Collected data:
- - - - - - -
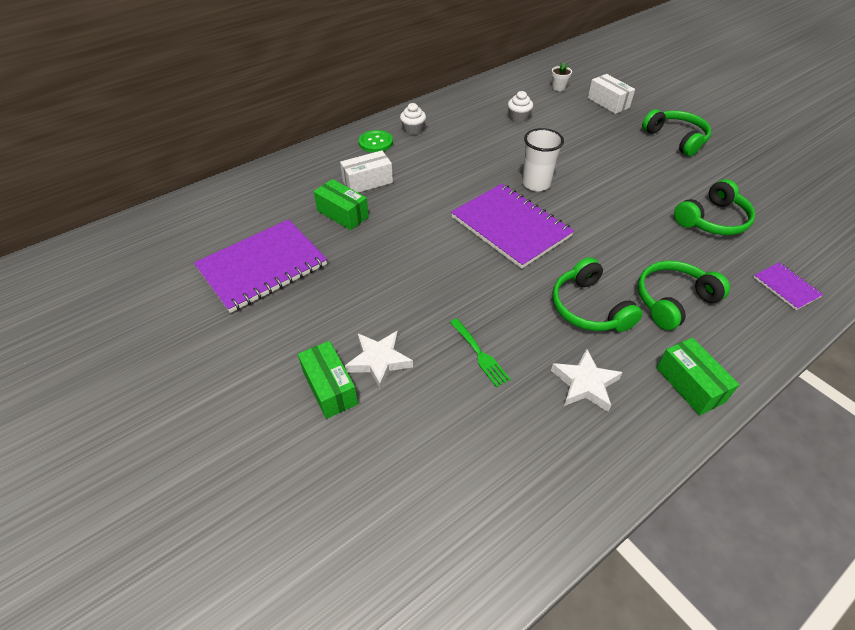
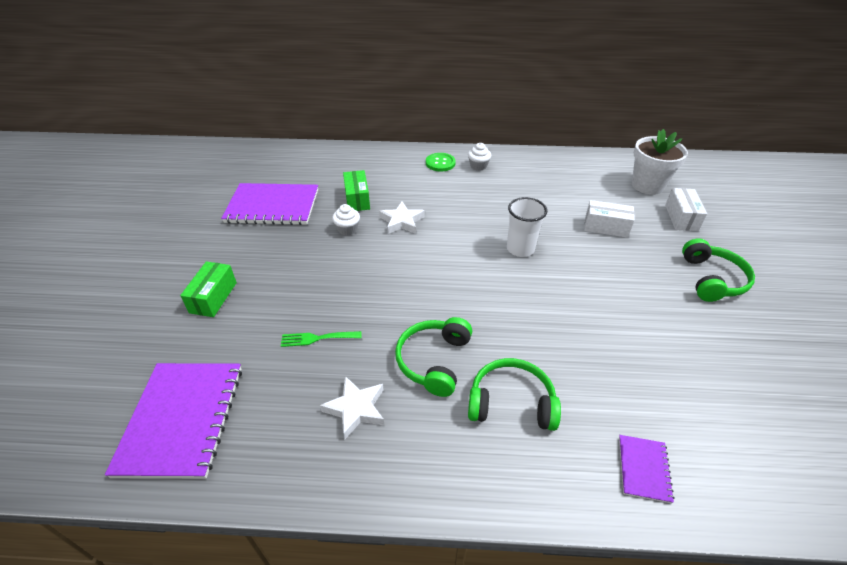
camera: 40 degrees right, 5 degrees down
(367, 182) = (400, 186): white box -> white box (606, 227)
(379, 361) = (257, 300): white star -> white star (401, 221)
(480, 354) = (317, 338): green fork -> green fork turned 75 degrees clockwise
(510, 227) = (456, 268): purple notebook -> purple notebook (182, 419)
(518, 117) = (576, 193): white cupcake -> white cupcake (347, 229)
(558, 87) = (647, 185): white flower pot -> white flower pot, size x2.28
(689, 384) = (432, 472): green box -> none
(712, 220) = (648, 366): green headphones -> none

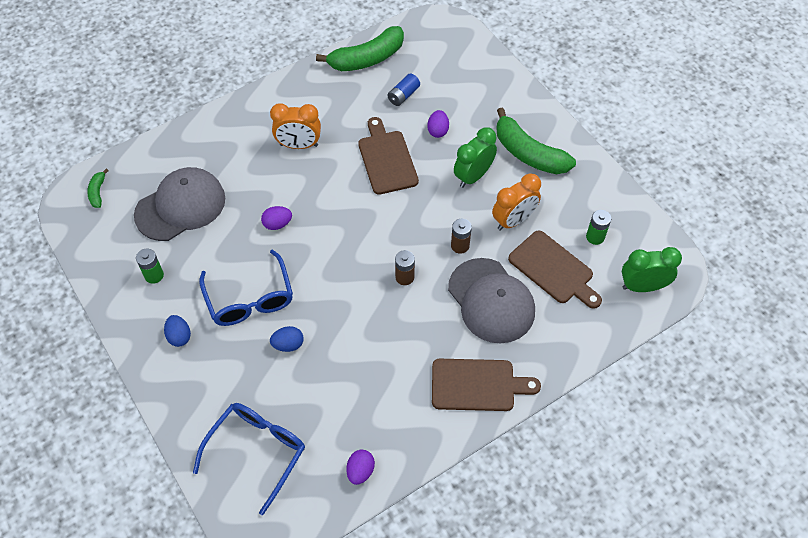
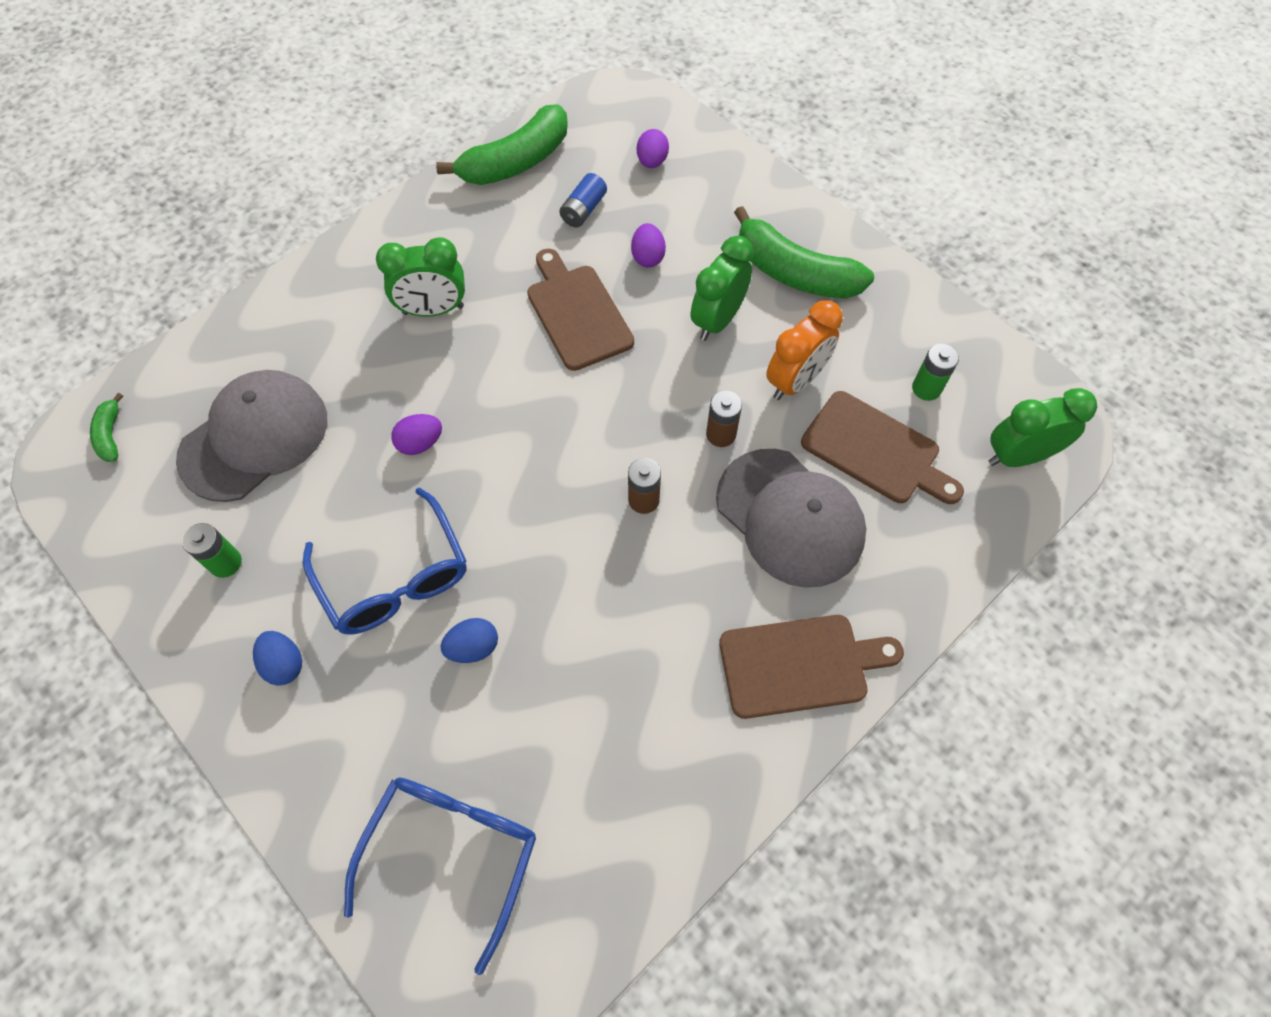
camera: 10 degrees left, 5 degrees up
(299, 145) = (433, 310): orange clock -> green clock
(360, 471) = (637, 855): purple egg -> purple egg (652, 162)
- - - - - - -
### REQUIREMENT
Exactly reproduce each entry, but drop the pictures.

### COMPLETED EXERCISE
camera: 40 degrees right, 5 degrees down
(367, 182) = (400, 186): white box -> white box (606, 227)
(379, 361) = (257, 300): white star -> white star (401, 221)
(480, 354) = (317, 338): green fork -> green fork turned 75 degrees clockwise
(510, 227) = (456, 268): purple notebook -> purple notebook (182, 419)
(518, 117) = (576, 193): white cupcake -> white cupcake (347, 229)
(558, 87) = (647, 185): white flower pot -> white flower pot, size x2.28
(689, 384) = (432, 472): green box -> none
(712, 220) = (648, 366): green headphones -> none

camera: 10 degrees left, 5 degrees up
(299, 145) = (433, 310): orange clock -> green clock
(360, 471) = (637, 855): purple egg -> purple egg (652, 162)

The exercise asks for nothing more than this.